■ DESCRIPTION OF THE TASK:
I need the lines below from the one with "camera: 90 degrees left, 10 degrees down" down to the one with "purple donut [635,339,717,407] -> none" reproduced exactly, both ends included, and nothing else.

+++++

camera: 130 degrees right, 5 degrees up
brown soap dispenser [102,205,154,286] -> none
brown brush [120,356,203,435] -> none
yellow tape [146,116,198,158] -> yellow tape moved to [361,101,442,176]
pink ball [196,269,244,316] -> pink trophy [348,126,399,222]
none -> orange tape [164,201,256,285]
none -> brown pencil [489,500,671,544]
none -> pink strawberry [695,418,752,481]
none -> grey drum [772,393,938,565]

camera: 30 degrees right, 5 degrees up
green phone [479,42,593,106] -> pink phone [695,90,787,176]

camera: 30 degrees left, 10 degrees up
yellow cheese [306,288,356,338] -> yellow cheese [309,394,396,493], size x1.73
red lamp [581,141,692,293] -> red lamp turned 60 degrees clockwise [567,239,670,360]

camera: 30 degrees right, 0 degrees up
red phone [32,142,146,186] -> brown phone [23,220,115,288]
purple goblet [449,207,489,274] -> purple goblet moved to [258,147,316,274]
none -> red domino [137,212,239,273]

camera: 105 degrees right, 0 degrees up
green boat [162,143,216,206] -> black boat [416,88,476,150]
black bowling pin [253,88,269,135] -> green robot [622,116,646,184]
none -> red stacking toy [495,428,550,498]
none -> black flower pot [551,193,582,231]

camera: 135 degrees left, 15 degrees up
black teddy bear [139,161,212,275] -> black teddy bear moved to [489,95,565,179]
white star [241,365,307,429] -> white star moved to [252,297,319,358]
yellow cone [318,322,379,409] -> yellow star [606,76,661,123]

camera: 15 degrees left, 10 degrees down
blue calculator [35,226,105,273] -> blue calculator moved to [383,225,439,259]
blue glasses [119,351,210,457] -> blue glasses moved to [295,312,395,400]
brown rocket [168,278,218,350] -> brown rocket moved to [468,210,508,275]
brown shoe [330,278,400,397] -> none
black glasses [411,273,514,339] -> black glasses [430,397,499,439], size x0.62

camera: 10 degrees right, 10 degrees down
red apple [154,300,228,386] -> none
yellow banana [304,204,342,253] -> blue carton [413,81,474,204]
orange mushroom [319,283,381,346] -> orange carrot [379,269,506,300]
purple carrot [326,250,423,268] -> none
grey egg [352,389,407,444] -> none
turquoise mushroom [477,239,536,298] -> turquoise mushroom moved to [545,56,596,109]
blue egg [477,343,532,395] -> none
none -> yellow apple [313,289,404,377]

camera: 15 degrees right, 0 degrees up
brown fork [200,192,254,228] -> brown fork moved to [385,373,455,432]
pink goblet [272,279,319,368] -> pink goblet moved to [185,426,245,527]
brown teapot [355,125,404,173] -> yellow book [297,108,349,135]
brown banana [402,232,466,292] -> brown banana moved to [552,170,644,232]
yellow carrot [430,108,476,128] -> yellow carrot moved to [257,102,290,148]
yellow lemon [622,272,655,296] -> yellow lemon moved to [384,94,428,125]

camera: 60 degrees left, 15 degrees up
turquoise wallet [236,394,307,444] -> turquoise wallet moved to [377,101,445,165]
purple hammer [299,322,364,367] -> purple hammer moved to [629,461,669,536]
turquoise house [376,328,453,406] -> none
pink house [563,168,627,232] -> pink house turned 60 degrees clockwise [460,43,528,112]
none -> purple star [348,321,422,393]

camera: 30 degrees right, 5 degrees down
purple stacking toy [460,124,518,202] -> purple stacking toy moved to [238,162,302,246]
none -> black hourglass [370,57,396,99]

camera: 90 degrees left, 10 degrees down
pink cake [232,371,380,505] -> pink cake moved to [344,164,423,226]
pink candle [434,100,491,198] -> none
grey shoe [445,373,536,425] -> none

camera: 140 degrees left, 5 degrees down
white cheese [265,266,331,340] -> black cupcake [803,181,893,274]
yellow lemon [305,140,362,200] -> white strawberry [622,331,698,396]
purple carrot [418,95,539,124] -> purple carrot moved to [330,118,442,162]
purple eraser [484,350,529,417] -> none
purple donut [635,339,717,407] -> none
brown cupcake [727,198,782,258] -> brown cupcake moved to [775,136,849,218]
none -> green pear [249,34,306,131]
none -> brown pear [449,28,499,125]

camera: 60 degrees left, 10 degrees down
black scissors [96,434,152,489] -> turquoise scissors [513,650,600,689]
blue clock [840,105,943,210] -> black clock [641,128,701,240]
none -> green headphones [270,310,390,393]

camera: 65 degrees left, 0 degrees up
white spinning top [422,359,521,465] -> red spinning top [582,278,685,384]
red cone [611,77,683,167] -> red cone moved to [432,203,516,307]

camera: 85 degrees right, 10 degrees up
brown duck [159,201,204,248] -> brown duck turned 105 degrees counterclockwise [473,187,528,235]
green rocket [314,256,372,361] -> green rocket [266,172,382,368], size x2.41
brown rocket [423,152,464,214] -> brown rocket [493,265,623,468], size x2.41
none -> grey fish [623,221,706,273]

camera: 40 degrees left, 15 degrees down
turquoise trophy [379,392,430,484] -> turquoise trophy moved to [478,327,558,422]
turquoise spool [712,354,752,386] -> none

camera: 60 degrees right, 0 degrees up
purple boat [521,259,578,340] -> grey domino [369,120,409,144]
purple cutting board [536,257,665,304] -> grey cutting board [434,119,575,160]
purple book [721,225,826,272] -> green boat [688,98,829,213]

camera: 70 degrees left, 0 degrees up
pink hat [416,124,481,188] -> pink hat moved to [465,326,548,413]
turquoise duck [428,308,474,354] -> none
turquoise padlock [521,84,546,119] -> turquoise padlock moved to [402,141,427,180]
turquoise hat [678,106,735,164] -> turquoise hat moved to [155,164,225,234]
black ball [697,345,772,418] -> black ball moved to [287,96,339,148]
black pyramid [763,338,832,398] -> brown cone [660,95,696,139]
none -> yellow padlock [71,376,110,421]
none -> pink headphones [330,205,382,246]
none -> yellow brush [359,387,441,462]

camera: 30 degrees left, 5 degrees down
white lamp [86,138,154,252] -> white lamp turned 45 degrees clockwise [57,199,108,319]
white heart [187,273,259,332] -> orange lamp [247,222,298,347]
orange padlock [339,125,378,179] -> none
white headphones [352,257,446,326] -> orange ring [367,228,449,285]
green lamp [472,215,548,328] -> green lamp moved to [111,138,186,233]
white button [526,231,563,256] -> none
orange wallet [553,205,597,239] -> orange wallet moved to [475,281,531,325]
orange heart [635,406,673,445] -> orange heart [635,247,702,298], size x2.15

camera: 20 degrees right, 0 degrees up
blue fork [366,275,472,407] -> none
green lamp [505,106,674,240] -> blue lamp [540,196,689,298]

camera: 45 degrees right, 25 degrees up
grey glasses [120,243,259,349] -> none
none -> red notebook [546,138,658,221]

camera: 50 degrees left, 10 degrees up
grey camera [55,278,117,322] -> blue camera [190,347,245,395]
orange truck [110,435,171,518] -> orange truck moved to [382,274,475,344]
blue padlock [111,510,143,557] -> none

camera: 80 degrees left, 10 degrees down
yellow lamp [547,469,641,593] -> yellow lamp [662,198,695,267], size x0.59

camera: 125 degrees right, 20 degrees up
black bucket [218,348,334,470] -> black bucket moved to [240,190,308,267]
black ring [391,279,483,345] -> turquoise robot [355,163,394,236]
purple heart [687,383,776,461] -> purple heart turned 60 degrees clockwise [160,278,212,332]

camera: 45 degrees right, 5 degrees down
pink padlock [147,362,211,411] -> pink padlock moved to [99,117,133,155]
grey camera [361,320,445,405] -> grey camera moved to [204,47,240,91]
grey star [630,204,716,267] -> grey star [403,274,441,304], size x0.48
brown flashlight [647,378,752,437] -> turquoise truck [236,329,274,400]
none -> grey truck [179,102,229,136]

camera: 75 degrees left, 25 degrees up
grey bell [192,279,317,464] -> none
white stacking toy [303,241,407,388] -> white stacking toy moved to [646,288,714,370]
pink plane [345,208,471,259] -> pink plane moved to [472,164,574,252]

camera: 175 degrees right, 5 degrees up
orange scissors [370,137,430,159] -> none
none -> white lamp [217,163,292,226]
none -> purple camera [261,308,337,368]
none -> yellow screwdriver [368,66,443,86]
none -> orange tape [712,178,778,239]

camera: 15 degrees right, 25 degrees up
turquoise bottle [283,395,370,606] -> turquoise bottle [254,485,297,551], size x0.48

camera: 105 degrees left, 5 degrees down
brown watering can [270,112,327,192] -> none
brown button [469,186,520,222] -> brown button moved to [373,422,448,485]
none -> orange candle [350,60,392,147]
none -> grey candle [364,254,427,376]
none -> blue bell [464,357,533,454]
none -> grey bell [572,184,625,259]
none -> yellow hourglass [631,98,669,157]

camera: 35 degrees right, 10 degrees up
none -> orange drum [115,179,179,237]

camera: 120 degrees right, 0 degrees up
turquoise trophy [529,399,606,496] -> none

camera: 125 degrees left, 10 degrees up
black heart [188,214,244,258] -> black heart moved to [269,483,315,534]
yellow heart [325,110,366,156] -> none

+++++

■ WRITTEN RESPONSE:
camera: 90 degrees left, 10 degrees down
pink cake [232,371,380,505] -> pink cake moved to [344,164,423,226]
pink candle [434,100,491,198] -> none
grey shoe [445,373,536,425] -> none

camera: 140 degrees left, 5 degrees down
white cheese [265,266,331,340] -> black cupcake [803,181,893,274]
yellow lemon [305,140,362,200] -> white strawberry [622,331,698,396]
purple carrot [418,95,539,124] -> purple carrot moved to [330,118,442,162]
purple eraser [484,350,529,417] -> none
purple donut [635,339,717,407] -> none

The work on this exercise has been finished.